**WHAT IS EXPECTED:** Nothing other than an exact copy of the lines from the one containing "IC6 pin out: AMP2 -> RECT" through the last line of the listing below should be written.

**EXERCISE INPUTS:**
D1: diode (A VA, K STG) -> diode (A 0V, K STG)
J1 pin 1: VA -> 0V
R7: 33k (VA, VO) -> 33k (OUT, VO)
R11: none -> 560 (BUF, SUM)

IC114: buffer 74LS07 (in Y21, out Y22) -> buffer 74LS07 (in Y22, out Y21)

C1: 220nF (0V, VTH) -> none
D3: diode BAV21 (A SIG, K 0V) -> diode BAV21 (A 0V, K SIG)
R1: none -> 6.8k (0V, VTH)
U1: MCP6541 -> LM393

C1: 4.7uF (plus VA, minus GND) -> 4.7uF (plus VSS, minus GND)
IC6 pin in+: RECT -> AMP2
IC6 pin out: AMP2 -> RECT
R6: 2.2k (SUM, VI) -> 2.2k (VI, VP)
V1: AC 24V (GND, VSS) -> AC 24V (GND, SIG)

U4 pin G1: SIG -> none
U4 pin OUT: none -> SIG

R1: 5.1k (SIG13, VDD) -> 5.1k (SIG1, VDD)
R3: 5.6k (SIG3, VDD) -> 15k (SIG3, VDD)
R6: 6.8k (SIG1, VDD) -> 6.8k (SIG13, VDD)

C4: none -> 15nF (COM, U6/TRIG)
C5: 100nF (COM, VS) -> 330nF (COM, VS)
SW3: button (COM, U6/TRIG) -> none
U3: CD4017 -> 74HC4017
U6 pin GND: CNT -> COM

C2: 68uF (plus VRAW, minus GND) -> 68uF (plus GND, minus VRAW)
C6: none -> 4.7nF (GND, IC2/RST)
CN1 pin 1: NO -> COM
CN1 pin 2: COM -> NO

**WORKED SOLUTION:**
IC6 pin out: AMP2 -> RECT
R6: 2.2k (SUM, VI) -> 2.2k (VI, VP)
V1: AC 24V (GND, VSS) -> AC 24V (GND, SIG)

U4 pin G1: SIG -> none
U4 pin OUT: none -> SIG

R1: 5.1k (SIG13, VDD) -> 5.1k (SIG1, VDD)
R3: 5.6k (SIG3, VDD) -> 15k (SIG3, VDD)
R6: 6.8k (SIG1, VDD) -> 6.8k (SIG13, VDD)

C4: none -> 15nF (COM, U6/TRIG)
C5: 100nF (COM, VS) -> 330nF (COM, VS)
SW3: button (COM, U6/TRIG) -> none
U3: CD4017 -> 74HC4017
U6 pin GND: CNT -> COM

C2: 68uF (plus VRAW, minus GND) -> 68uF (plus GND, minus VRAW)
C6: none -> 4.7nF (GND, IC2/RST)
CN1 pin 1: NO -> COM
CN1 pin 2: COM -> NO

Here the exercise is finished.